## Task instructions
Please print, exactly, only the lines in the entries below from the line that has "(133, 390) = (766, 489): brown" through the line that has "(353, 148) = (226, 95): red". Pictures don't go in.

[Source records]
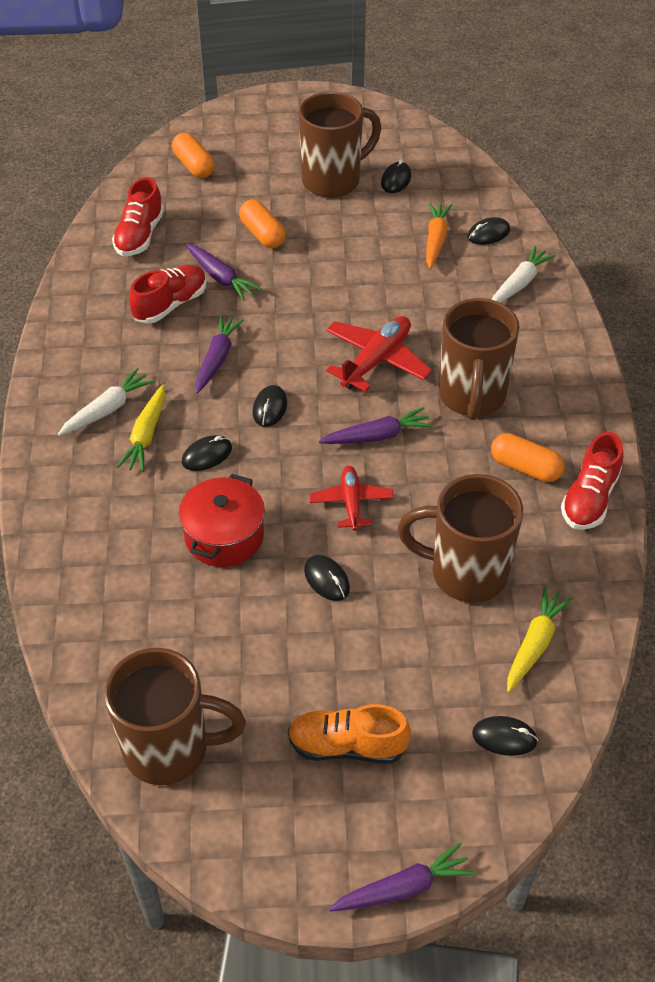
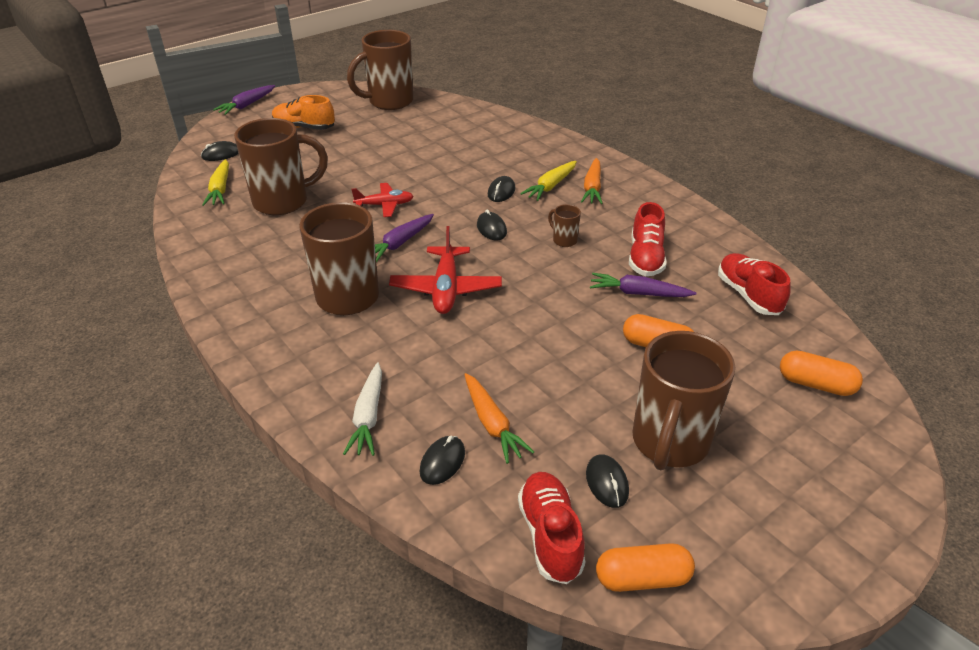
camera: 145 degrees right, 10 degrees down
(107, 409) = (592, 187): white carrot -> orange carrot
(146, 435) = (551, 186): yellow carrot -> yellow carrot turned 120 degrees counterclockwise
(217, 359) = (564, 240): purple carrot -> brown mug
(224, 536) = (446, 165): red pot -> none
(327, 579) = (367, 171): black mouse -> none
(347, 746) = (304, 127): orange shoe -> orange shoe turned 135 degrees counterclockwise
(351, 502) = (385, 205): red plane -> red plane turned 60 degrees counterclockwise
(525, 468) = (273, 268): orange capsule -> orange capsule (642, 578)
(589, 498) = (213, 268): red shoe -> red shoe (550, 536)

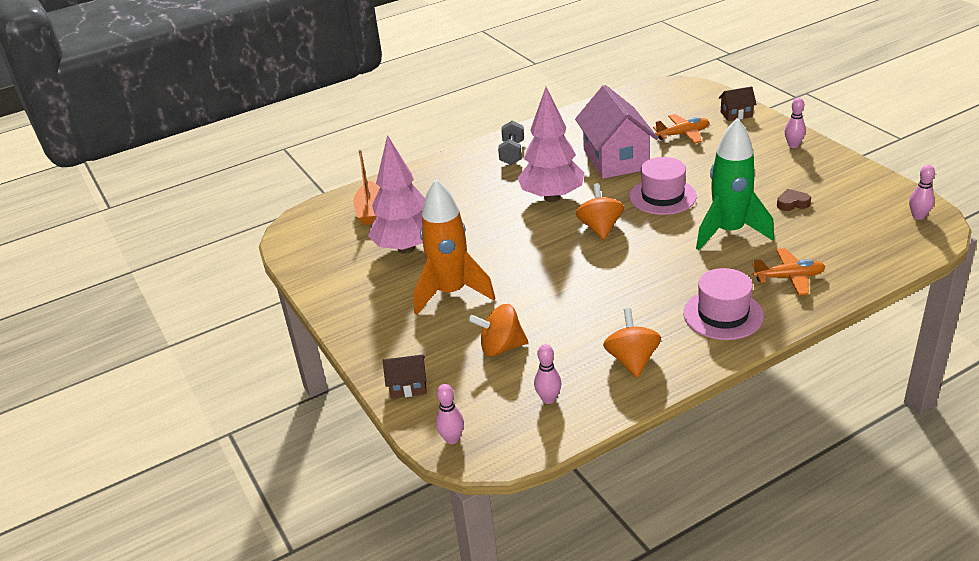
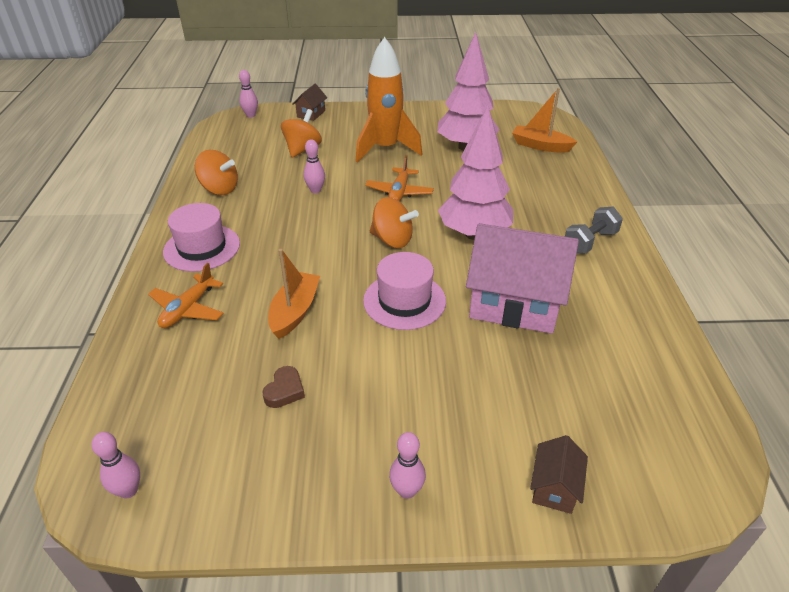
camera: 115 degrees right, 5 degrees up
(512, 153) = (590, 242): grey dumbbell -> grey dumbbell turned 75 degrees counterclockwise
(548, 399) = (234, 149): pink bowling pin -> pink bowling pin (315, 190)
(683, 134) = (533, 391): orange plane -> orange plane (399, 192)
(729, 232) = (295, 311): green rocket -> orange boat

==

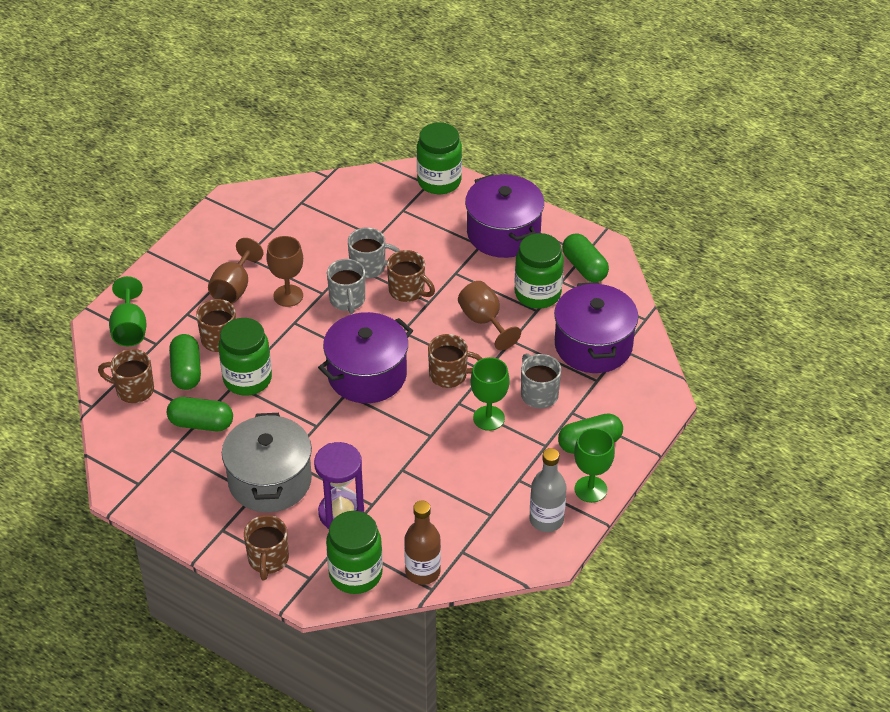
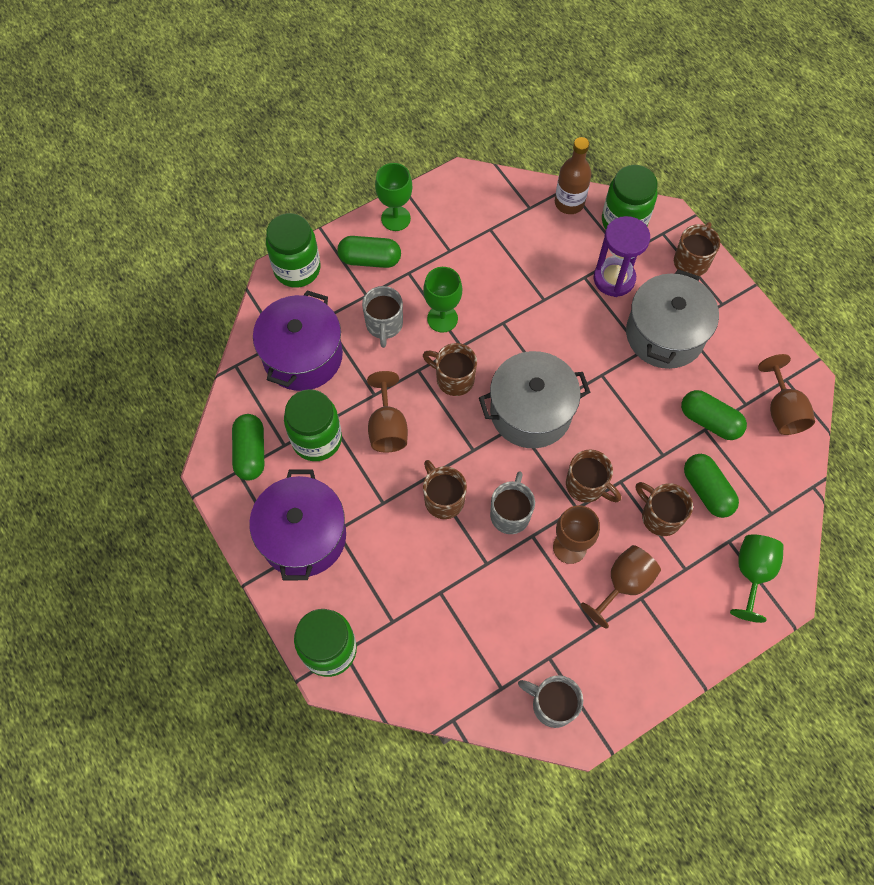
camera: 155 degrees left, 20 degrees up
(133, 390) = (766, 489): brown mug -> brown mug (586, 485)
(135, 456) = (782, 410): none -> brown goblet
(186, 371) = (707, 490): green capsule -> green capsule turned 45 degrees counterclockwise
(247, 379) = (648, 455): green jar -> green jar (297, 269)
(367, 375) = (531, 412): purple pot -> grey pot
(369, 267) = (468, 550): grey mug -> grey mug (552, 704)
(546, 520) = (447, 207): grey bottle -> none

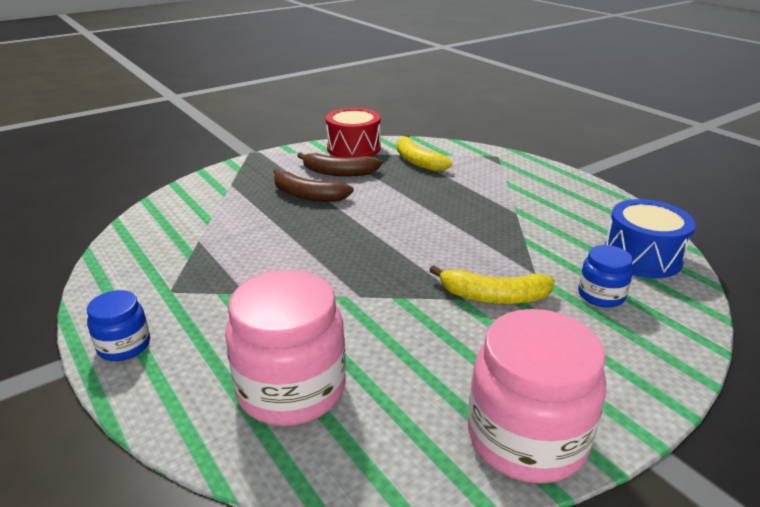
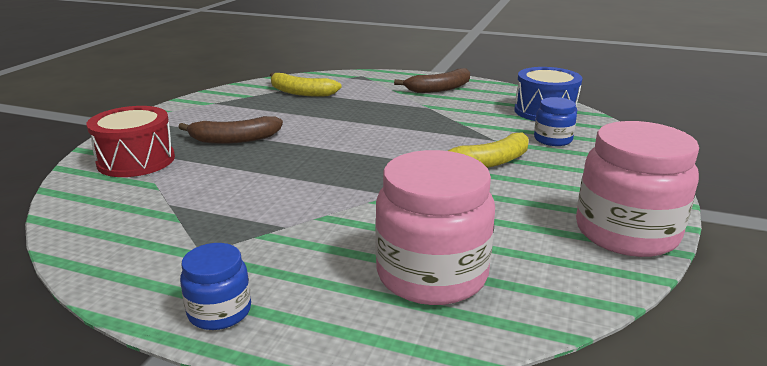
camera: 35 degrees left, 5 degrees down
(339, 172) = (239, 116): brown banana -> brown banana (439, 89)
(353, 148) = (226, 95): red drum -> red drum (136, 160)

---

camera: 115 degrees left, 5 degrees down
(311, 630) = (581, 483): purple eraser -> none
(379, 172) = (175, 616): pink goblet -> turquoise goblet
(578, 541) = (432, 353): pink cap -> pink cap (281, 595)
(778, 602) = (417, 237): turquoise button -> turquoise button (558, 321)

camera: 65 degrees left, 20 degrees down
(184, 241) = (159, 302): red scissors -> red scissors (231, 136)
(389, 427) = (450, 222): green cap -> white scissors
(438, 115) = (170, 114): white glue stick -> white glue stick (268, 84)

## Response to this task
(133, 390) = (766, 489): brown mug -> brown mug (586, 485)
(135, 456) = (782, 410): none -> brown goblet
(186, 371) = (707, 490): green capsule -> green capsule turned 45 degrees counterclockwise
(247, 379) = (648, 455): green jar -> green jar (297, 269)
(367, 375) = (531, 412): purple pot -> grey pot
(369, 267) = (468, 550): grey mug -> grey mug (552, 704)
(546, 520) = (447, 207): grey bottle -> none

camera: 35 degrees left, 5 degrees down
(339, 172) = (239, 116): brown banana -> brown banana (439, 89)
(353, 148) = (226, 95): red drum -> red drum (136, 160)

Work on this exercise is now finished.